▸ **Exercise instructions**
Set down, word for word, the line with "Analyze this satellite" and the lines after it through the final line of the data below, without pictures.

== The data

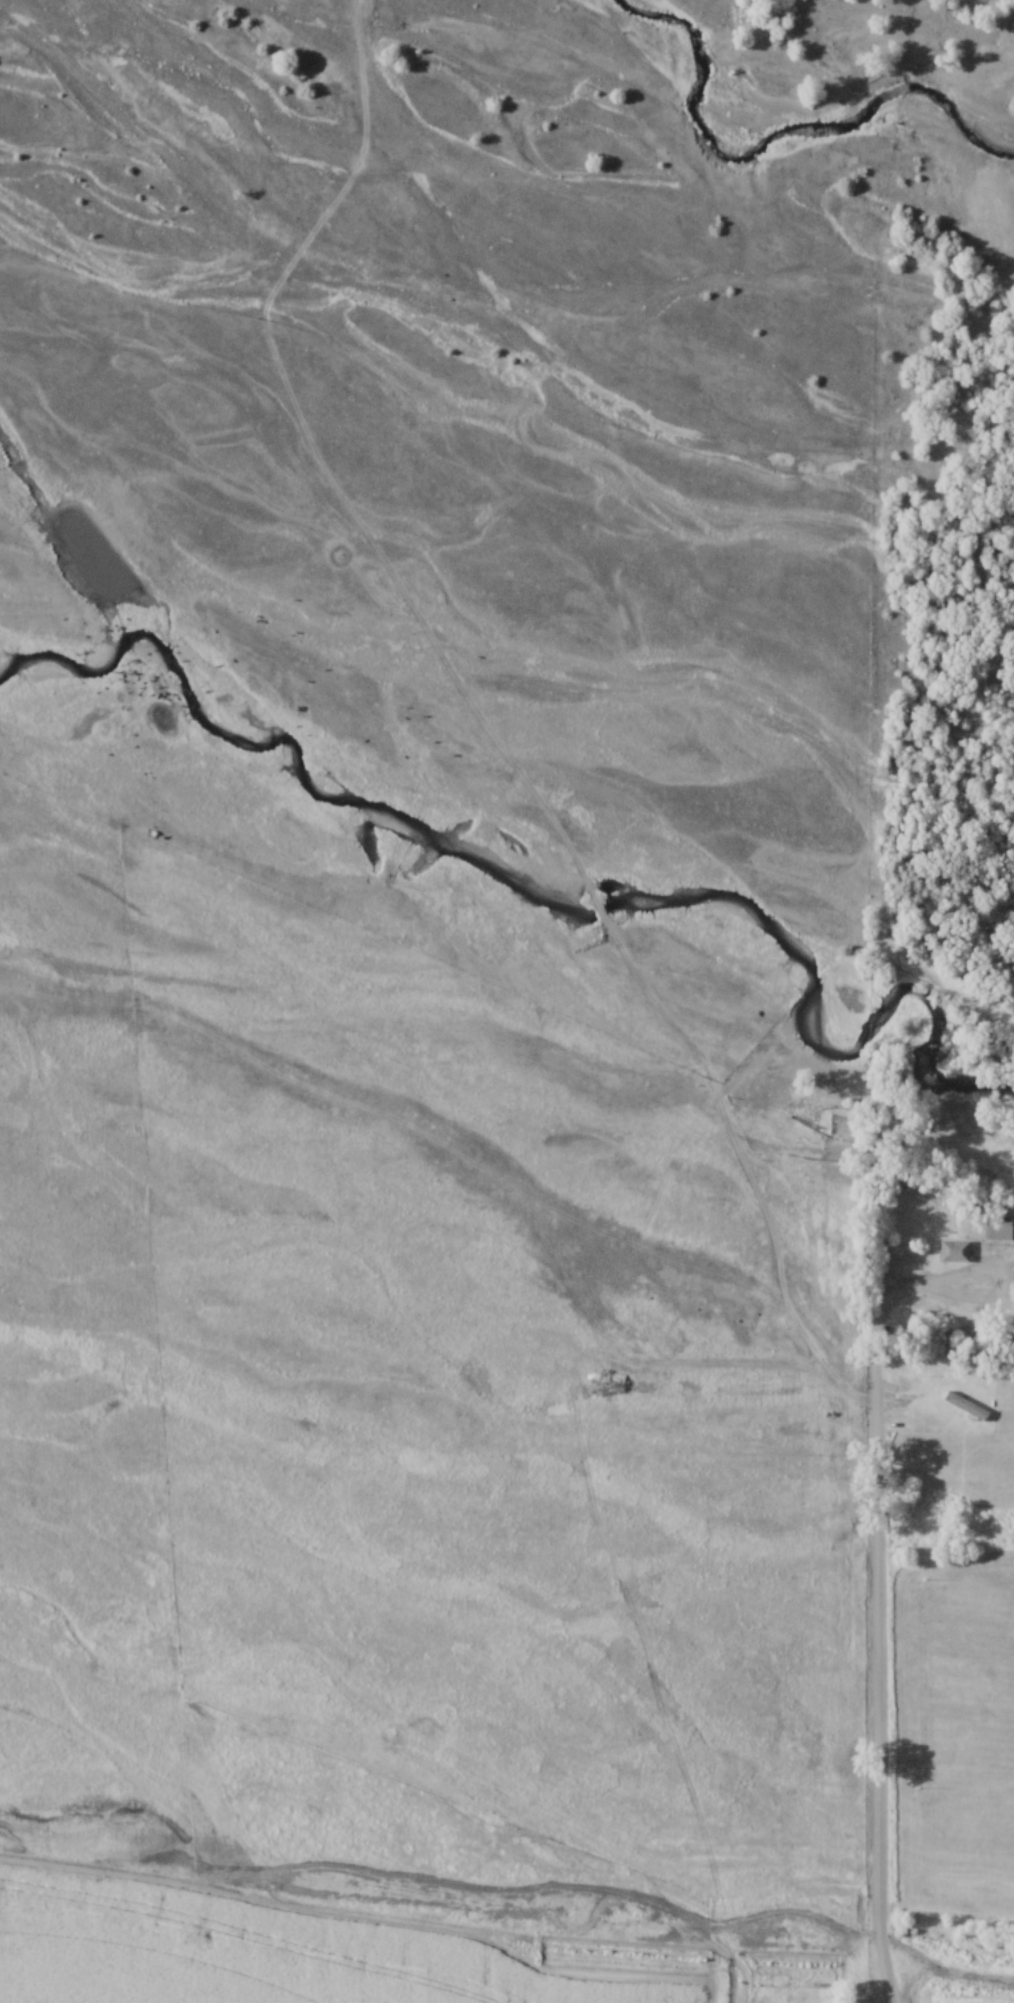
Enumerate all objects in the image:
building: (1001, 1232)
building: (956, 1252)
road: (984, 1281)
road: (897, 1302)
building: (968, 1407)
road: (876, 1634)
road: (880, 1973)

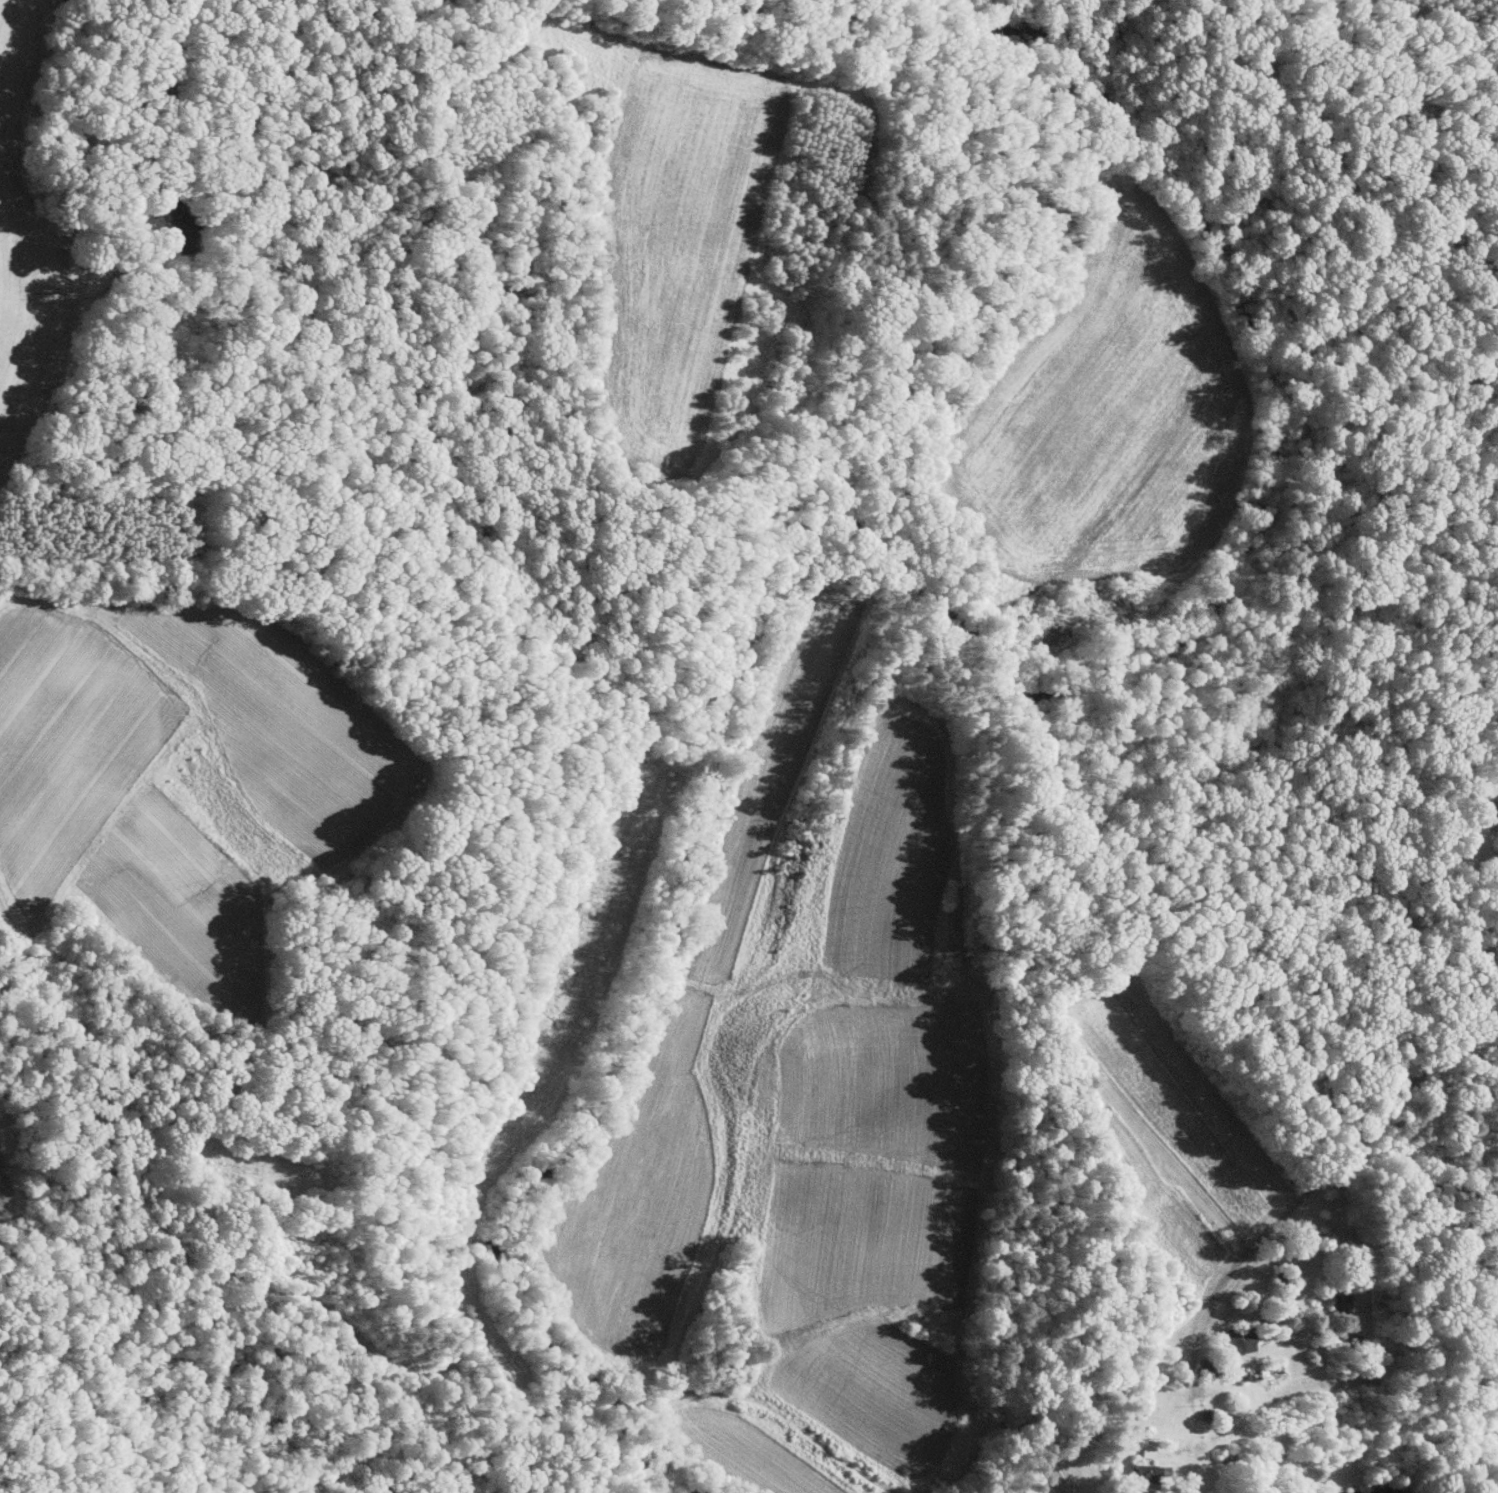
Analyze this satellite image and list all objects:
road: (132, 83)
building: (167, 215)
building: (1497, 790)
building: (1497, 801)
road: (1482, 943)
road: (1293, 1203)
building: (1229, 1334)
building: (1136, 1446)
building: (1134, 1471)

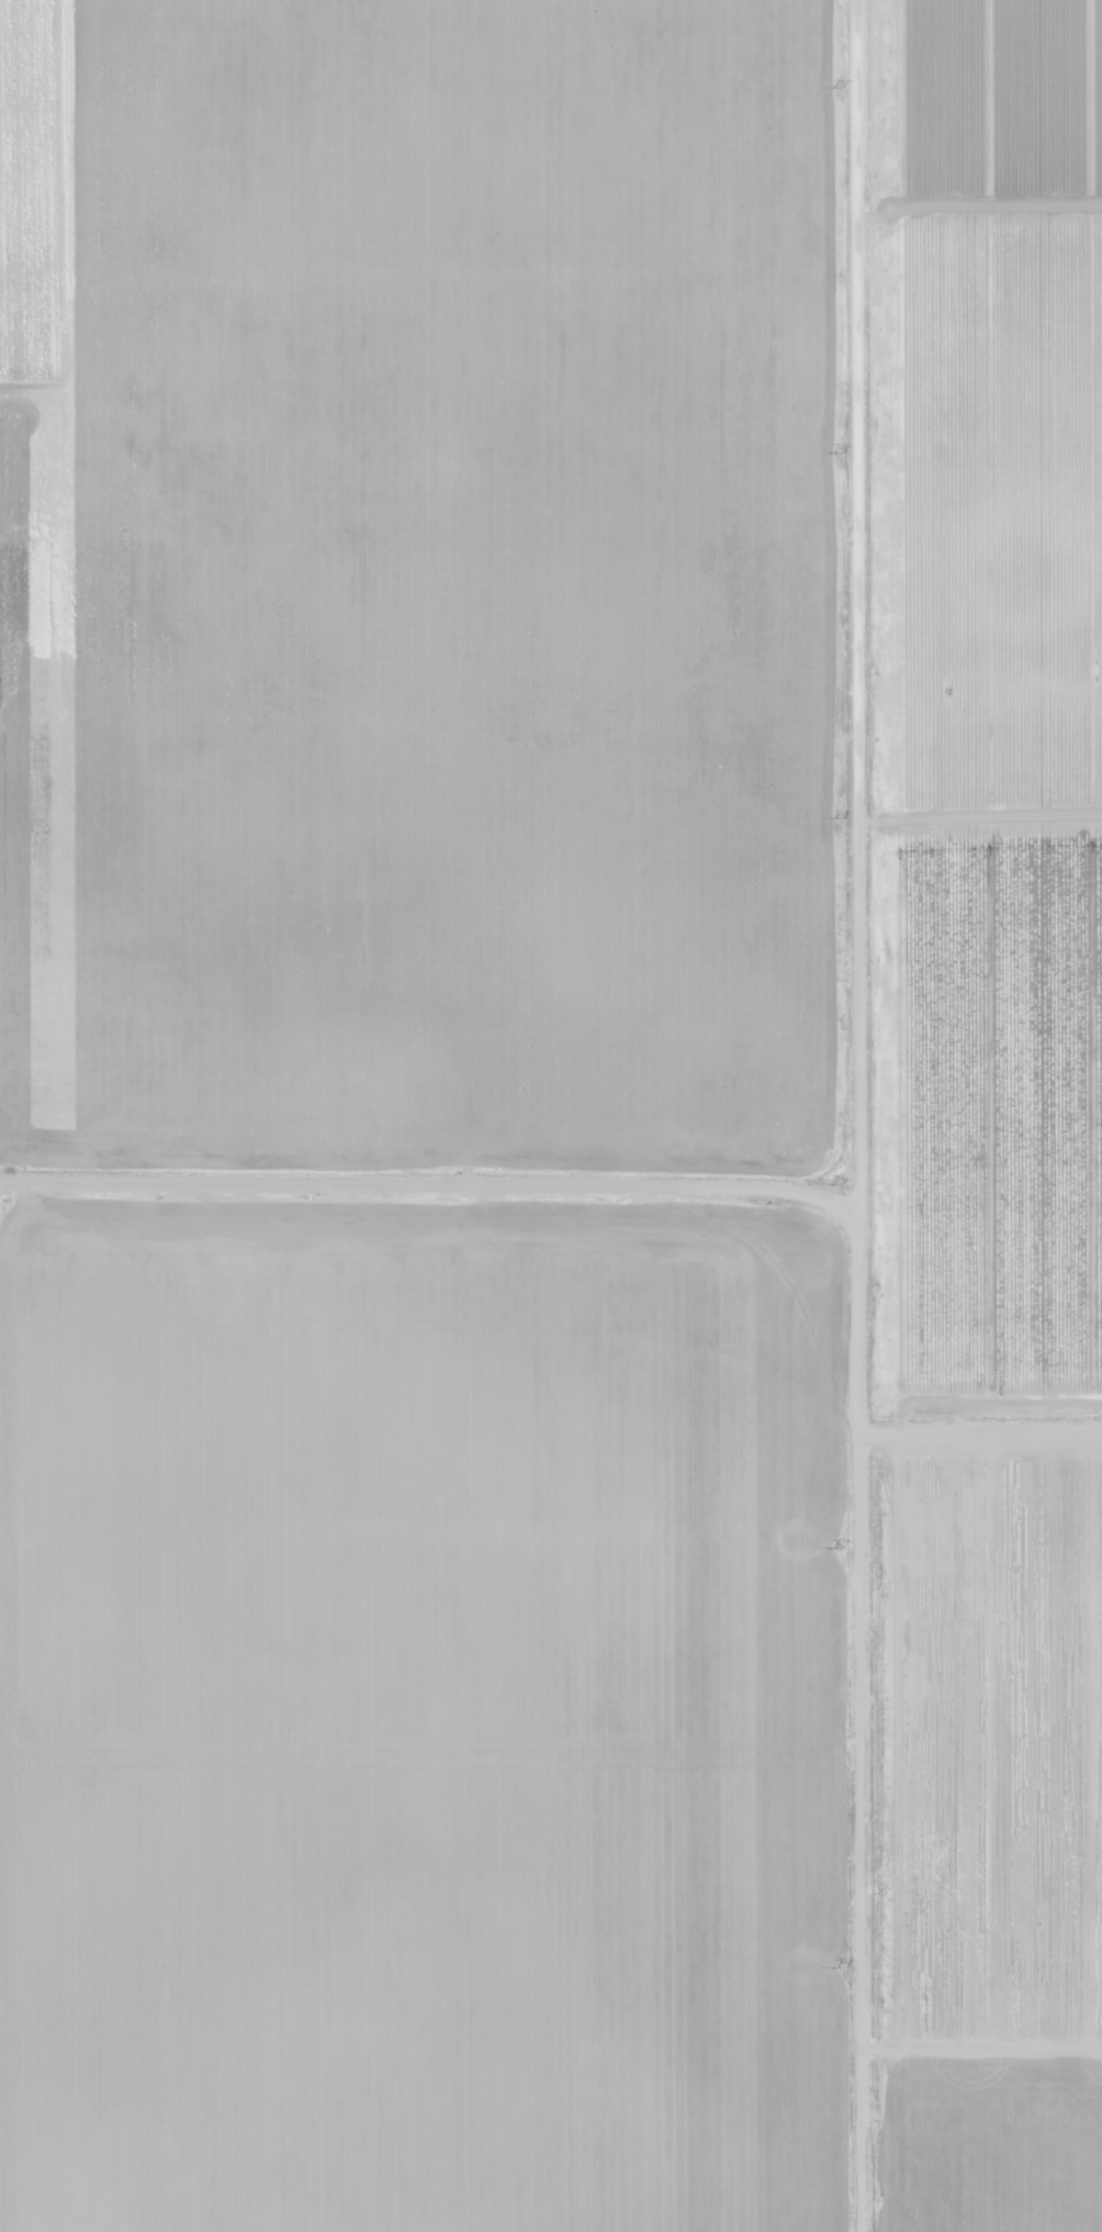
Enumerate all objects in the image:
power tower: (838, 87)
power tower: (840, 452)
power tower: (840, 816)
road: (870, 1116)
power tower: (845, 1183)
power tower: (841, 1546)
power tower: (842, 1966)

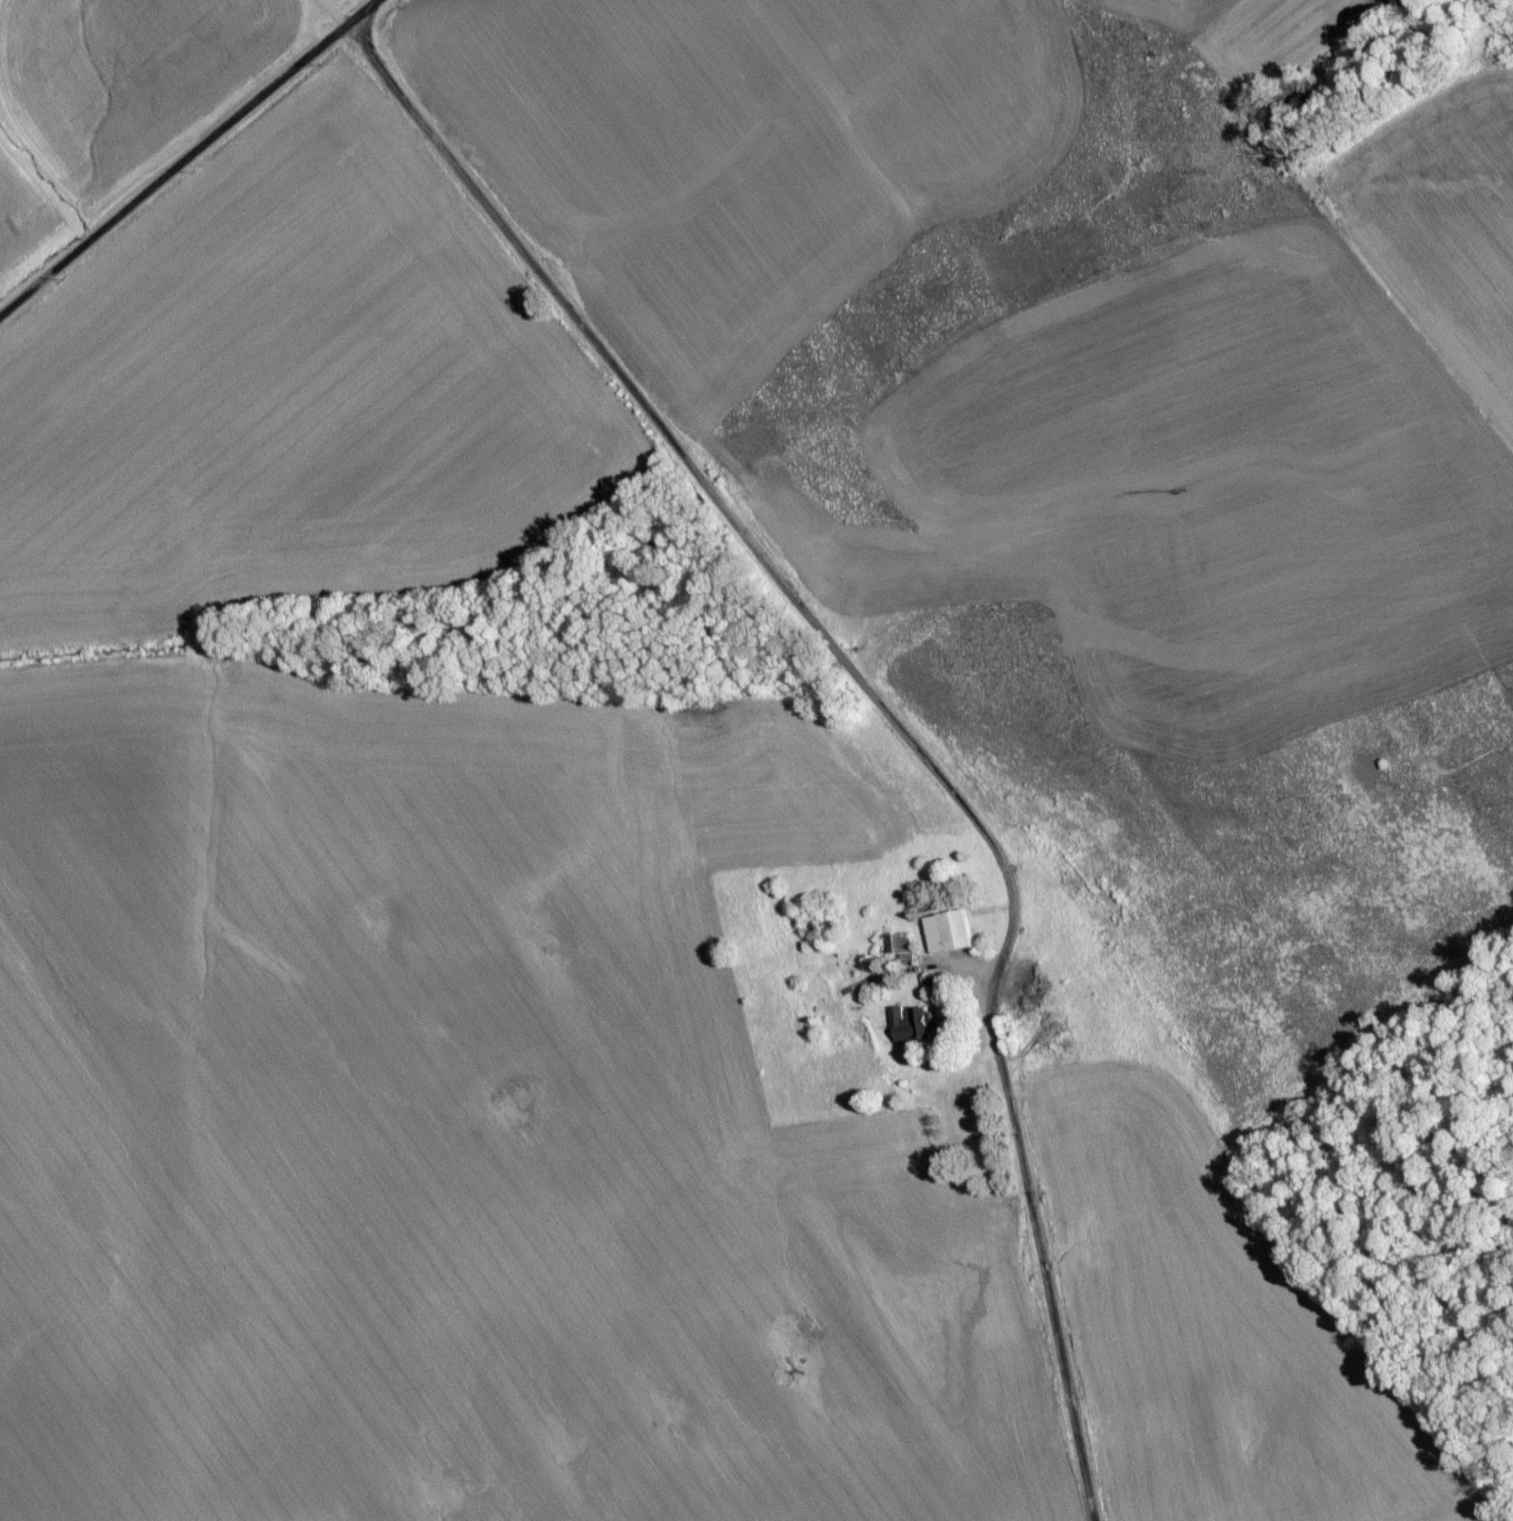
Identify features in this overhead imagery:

====

▸ **Solution to this task**
Analyze this satellite image and list all objects:
road: (132, 83)
building: (167, 215)
building: (1497, 790)
building: (1497, 801)
road: (1482, 943)
road: (1293, 1203)
building: (1229, 1334)
building: (1136, 1446)
building: (1134, 1471)

Enumerate all objects in the image:
power tower: (838, 87)
power tower: (840, 452)
power tower: (840, 816)
road: (870, 1116)
power tower: (845, 1183)
power tower: (841, 1546)
power tower: (842, 1966)

Identify features in this overhead imagery:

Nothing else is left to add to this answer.